**RECORD SET**.

○ ○ ○ ○ ○

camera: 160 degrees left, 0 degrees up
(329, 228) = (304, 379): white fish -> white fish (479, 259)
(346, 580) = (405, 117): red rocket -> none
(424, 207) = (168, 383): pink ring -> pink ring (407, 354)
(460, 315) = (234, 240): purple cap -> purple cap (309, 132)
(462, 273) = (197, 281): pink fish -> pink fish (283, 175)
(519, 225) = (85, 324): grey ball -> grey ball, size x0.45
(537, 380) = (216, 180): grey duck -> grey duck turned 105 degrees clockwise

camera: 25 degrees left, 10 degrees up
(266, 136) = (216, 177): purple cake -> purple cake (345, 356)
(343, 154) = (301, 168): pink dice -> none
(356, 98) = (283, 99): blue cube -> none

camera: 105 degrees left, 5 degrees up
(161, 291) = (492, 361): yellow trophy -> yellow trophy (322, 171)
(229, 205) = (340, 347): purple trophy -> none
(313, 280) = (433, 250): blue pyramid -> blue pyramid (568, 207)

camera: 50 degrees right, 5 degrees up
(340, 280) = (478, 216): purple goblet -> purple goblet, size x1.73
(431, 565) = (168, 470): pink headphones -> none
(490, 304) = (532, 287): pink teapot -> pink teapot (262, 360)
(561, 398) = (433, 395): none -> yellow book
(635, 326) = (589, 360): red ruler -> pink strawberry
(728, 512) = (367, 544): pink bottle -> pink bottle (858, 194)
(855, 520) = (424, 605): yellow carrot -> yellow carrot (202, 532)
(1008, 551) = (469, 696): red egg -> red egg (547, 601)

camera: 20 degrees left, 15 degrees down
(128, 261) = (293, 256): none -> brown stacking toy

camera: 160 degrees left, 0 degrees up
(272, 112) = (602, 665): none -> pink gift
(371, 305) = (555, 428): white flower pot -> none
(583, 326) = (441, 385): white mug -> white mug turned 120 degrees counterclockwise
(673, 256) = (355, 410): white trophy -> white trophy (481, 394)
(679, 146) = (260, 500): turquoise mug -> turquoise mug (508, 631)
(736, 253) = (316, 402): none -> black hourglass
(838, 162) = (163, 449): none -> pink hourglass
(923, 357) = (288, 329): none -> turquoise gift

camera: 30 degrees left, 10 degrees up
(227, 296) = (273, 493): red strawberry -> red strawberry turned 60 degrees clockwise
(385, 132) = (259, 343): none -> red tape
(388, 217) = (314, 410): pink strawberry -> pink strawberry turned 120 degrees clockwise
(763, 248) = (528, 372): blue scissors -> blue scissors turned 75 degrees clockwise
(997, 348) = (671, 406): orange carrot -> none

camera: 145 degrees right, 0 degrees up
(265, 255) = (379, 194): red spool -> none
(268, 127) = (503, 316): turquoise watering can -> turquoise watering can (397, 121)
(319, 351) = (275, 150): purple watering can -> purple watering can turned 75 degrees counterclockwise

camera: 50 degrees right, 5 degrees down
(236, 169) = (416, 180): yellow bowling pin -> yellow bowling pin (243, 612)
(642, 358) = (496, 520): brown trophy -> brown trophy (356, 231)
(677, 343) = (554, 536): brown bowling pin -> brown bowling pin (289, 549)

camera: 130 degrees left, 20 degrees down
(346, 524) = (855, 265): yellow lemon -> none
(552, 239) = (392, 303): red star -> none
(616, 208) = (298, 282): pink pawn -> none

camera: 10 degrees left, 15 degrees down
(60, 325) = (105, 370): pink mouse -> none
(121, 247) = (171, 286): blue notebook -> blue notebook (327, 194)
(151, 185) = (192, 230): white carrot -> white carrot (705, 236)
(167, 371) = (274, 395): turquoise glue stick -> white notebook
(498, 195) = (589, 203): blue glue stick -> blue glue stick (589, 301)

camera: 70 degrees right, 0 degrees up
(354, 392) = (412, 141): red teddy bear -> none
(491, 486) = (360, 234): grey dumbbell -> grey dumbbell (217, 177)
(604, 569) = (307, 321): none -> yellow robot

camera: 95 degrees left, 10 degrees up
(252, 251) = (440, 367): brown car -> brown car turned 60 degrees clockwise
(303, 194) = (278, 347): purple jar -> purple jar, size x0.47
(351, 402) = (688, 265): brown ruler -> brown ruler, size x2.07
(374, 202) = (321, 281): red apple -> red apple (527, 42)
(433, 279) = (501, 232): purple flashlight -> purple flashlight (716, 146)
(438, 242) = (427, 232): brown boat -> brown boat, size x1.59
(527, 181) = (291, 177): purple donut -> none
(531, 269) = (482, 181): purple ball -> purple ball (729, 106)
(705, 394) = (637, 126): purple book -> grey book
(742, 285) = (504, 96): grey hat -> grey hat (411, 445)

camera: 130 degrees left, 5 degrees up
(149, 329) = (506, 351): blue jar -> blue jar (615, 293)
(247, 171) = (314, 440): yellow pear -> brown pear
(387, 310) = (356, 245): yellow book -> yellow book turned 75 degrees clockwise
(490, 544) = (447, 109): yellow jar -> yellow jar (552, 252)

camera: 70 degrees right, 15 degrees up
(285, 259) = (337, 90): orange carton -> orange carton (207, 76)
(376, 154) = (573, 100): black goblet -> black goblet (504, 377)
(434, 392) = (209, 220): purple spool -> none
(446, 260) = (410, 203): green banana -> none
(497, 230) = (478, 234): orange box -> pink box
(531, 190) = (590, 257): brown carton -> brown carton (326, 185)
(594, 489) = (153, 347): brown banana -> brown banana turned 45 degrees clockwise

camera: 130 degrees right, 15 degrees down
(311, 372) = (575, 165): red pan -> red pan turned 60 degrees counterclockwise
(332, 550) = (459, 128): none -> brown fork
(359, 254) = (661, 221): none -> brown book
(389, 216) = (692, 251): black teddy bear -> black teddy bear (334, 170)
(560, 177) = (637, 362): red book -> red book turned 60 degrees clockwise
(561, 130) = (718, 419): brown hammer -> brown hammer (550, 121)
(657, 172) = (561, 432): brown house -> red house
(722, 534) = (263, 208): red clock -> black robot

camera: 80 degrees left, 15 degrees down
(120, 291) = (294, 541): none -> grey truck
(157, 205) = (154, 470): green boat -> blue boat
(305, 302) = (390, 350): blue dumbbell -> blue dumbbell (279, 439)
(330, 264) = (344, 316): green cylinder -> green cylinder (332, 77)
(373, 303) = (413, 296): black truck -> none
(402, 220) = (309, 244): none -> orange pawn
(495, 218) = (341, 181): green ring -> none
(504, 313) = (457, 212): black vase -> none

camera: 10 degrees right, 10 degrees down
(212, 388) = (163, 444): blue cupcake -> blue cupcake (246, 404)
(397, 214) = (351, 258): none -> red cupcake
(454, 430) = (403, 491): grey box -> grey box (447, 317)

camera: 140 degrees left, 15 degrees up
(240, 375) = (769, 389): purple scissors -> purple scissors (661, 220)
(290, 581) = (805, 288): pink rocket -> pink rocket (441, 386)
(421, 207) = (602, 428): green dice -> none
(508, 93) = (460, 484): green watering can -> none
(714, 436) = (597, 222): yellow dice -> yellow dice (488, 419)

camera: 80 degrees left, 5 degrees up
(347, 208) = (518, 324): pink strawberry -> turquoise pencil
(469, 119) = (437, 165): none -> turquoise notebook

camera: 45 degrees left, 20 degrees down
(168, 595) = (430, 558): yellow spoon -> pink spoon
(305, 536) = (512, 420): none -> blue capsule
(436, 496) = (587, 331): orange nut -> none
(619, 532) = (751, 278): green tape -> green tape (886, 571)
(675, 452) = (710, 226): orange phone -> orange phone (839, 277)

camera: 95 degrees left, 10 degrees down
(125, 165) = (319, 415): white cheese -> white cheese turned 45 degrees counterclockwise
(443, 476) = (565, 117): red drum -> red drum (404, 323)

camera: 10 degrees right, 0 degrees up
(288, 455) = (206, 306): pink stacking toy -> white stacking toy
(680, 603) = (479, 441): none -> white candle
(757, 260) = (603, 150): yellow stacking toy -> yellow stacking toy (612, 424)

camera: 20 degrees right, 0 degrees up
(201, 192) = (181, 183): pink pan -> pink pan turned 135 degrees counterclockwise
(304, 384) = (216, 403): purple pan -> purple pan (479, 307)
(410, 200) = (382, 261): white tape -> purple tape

○ ○ ○ ○ ○

**WHAT YOU NEED TO DO**. Please give back, exactly as it stands above, the stretch from the line with "camera: 50 degrees right, 5 degrees down" through the line with "camera: 130 degrees left, 20 degrees down", and no line outside it.

**YOUR SOLUTION**.
camera: 50 degrees right, 5 degrees down
(236, 169) = (416, 180): yellow bowling pin -> yellow bowling pin (243, 612)
(642, 358) = (496, 520): brown trophy -> brown trophy (356, 231)
(677, 343) = (554, 536): brown bowling pin -> brown bowling pin (289, 549)

camera: 130 degrees left, 20 degrees down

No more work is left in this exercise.